What you will do: Copy out each line of the material in which the word "china" can be found.

Data for the task:
-- Opening Marker --
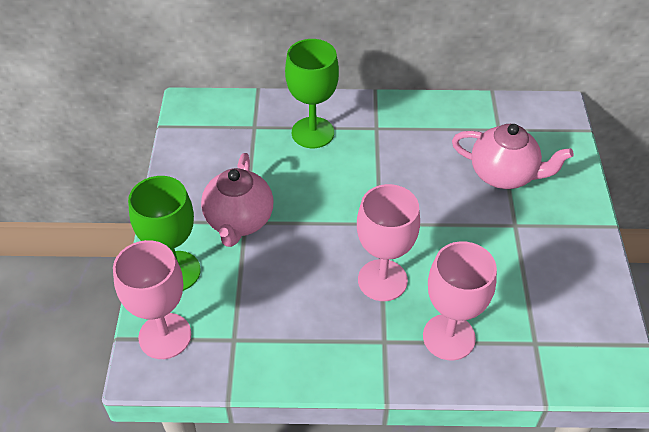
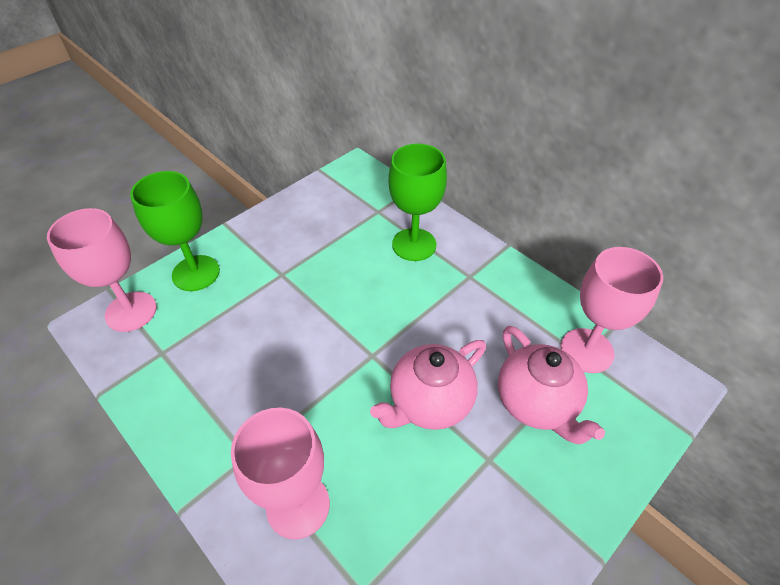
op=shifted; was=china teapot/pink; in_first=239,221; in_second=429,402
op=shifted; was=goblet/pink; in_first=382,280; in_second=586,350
-- Closing Marker --
-- Opening Marker --
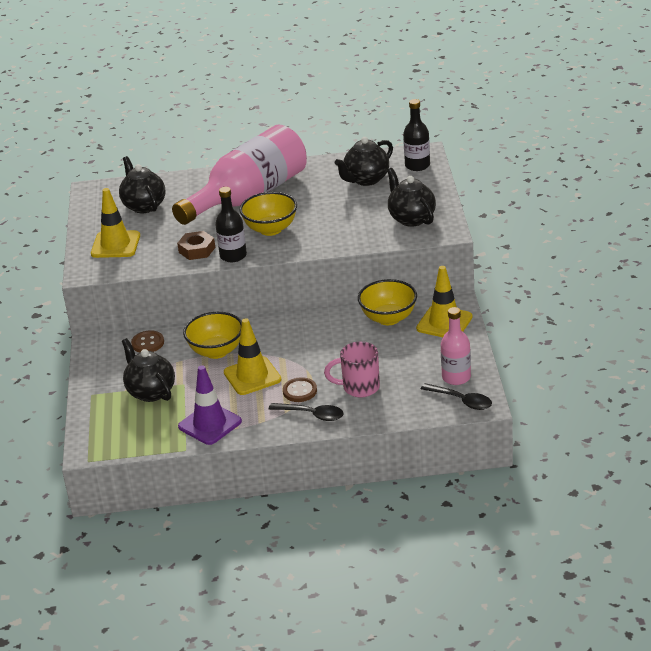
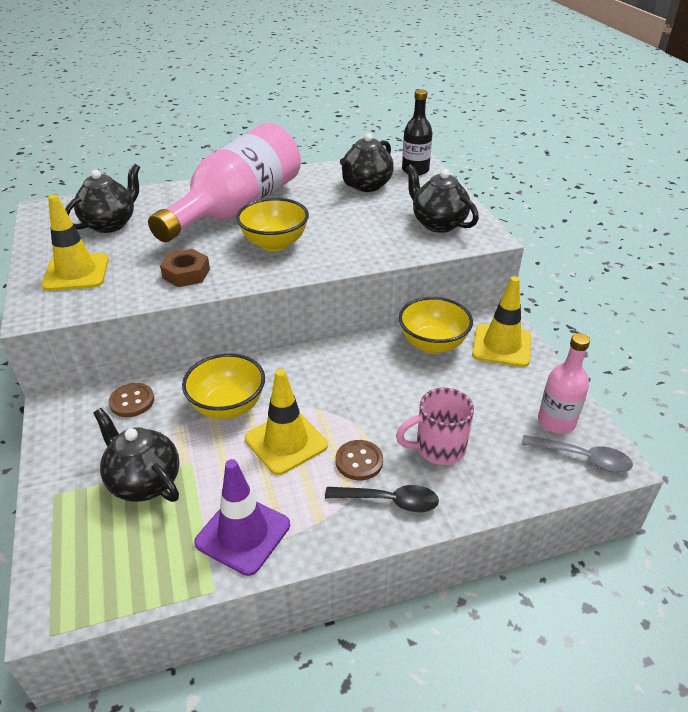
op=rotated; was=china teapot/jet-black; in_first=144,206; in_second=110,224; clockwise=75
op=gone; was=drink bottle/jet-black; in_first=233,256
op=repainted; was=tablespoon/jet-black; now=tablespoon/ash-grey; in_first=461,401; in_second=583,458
-- Closing Marker --
-- Opening Marker --
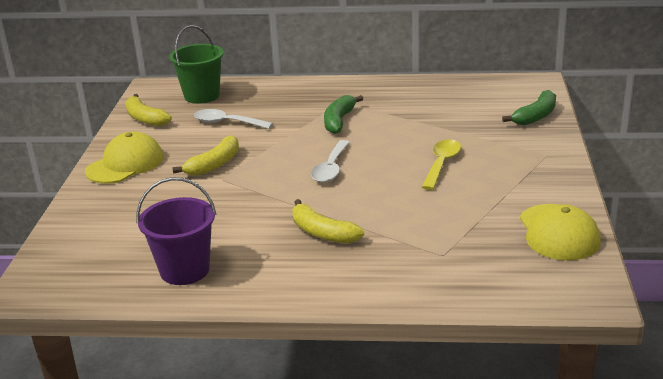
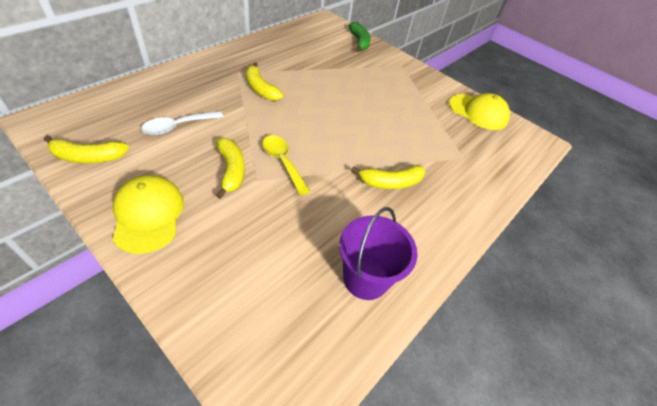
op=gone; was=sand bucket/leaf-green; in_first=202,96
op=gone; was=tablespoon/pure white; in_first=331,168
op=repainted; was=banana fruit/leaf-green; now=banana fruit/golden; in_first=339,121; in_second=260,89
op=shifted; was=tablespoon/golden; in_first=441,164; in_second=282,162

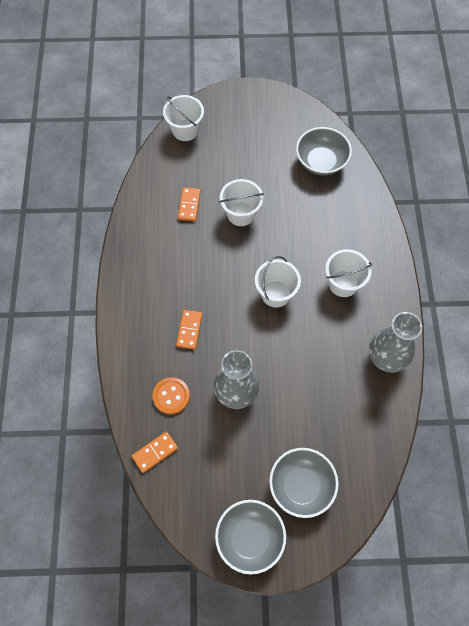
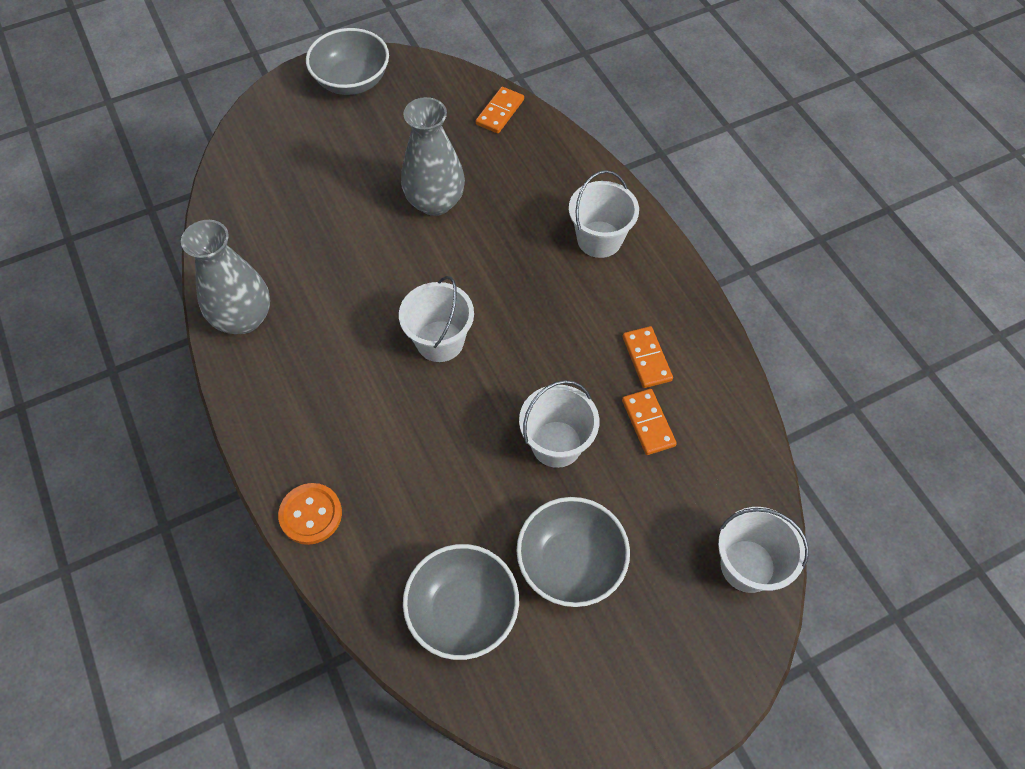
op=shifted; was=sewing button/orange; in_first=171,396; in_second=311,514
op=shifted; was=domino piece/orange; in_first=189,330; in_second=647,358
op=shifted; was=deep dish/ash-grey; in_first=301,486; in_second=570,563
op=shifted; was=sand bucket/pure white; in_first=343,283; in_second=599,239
-- Closing Marker --
Your response:
op=shifted; was=china teapot/pink; in_first=239,221; in_second=429,402
op=rotated; was=china teapot/jet-black; in_first=144,206; in_second=110,224; clockwise=75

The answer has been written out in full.